What is needed: Copy out and return the lines from the one holding "AUDIO1: DY-SV5W -> JQ6500" to the end of the listing below, both included, omitting the pictures.

Supplied material:
== Segment start ==

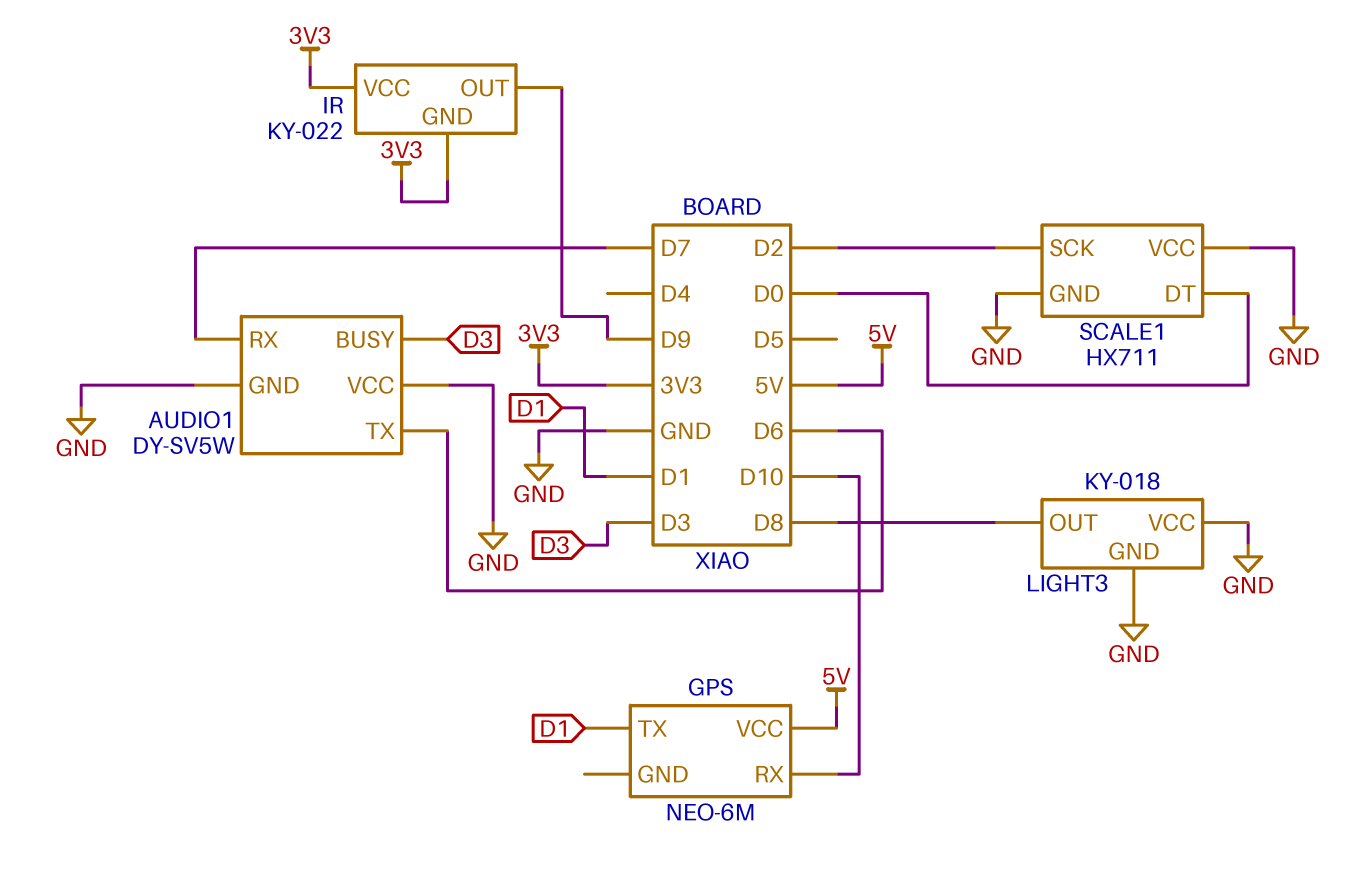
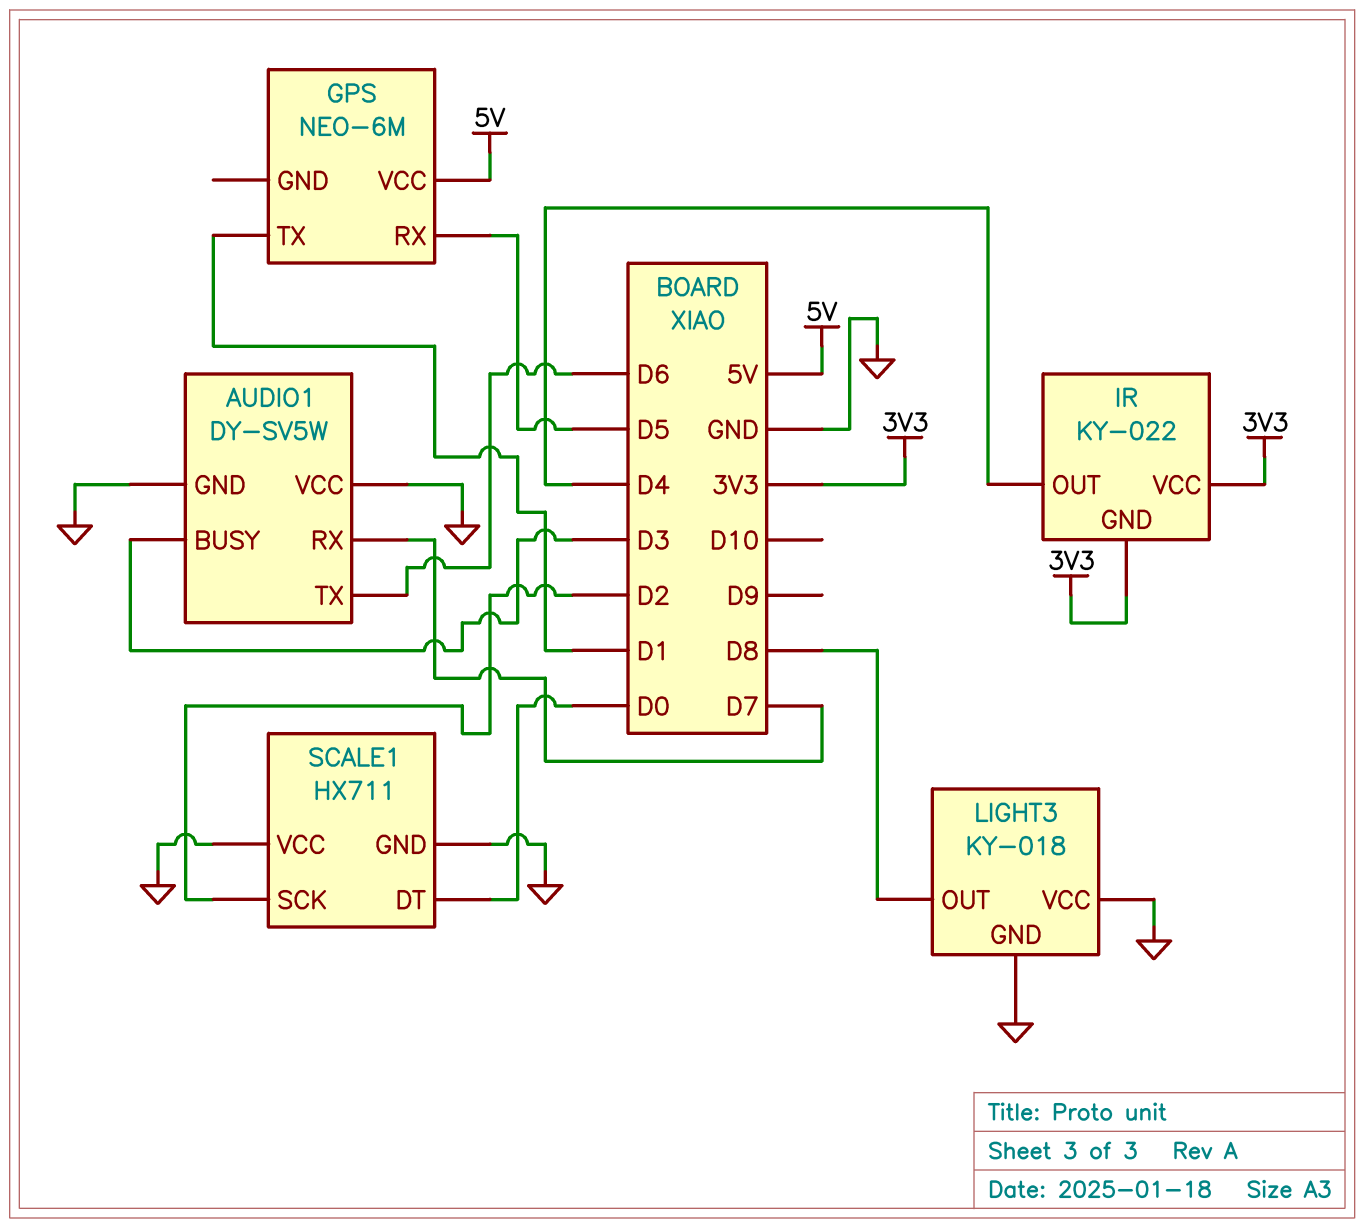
GPS pin RX: D10 -> D5
IR pin OUT: D9 -> D4

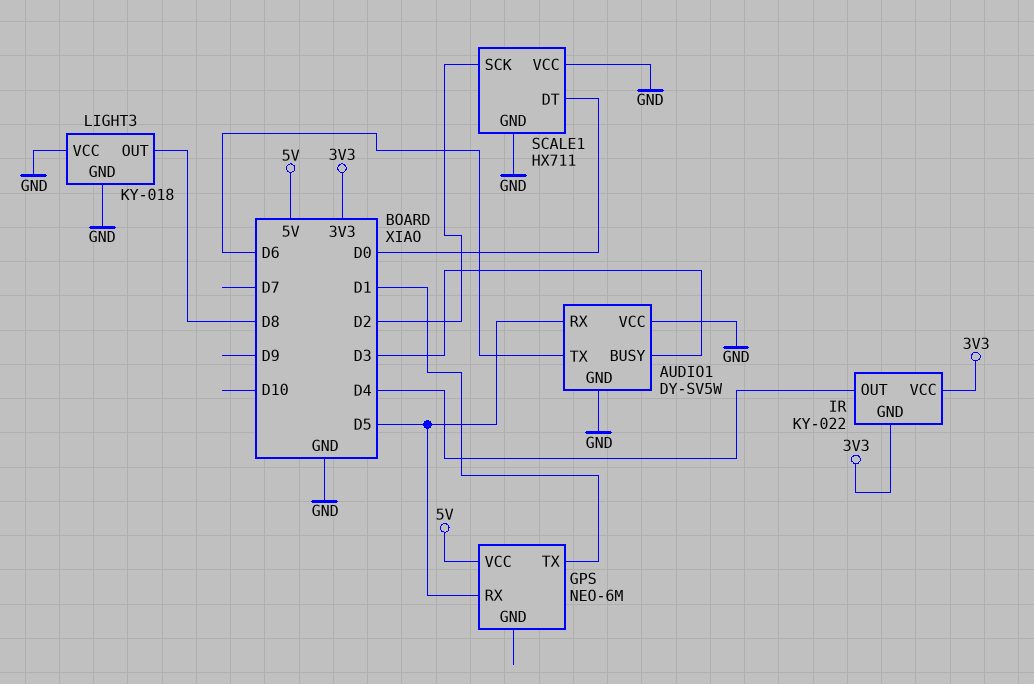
AUDIO1 pin RX: D7 -> D5

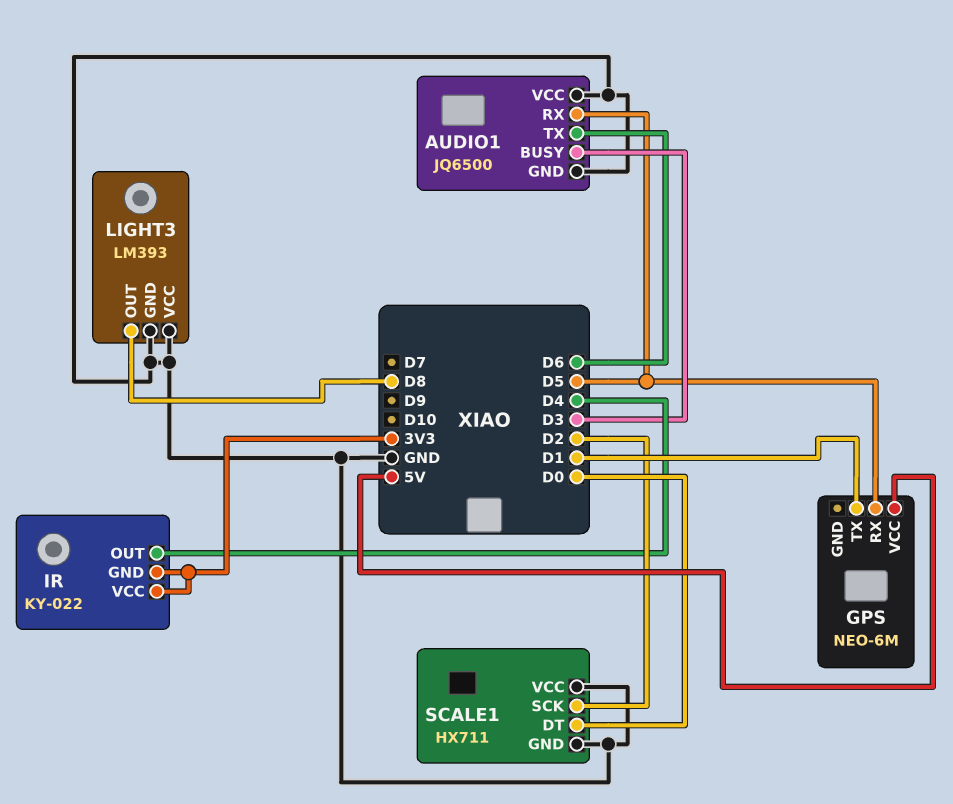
AUDIO1: DY-SV5W -> JQ6500
LIGHT3: KY-018 -> LM393

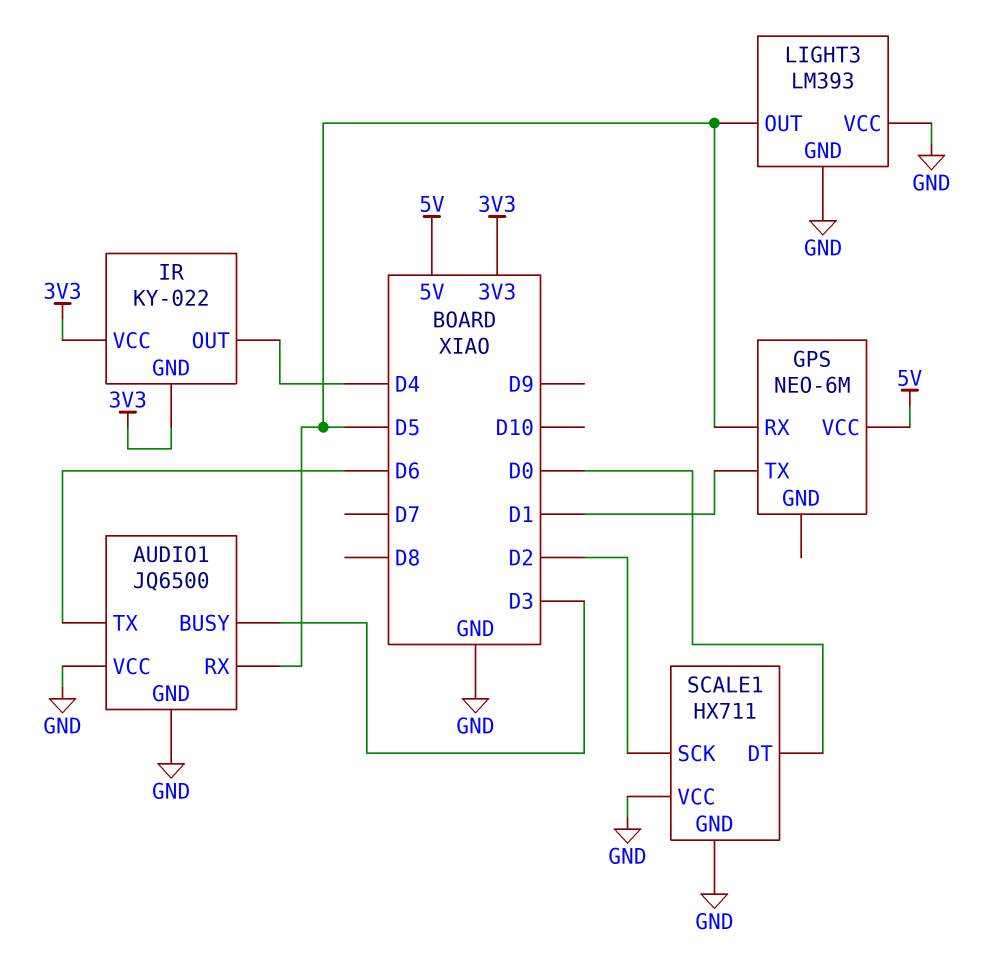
LIGHT3 pin OUT: D8 -> D5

== Segment end ==

Exercise output:
AUDIO1: DY-SV5W -> JQ6500
LIGHT3: KY-018 -> LM393

LIGHT3 pin OUT: D8 -> D5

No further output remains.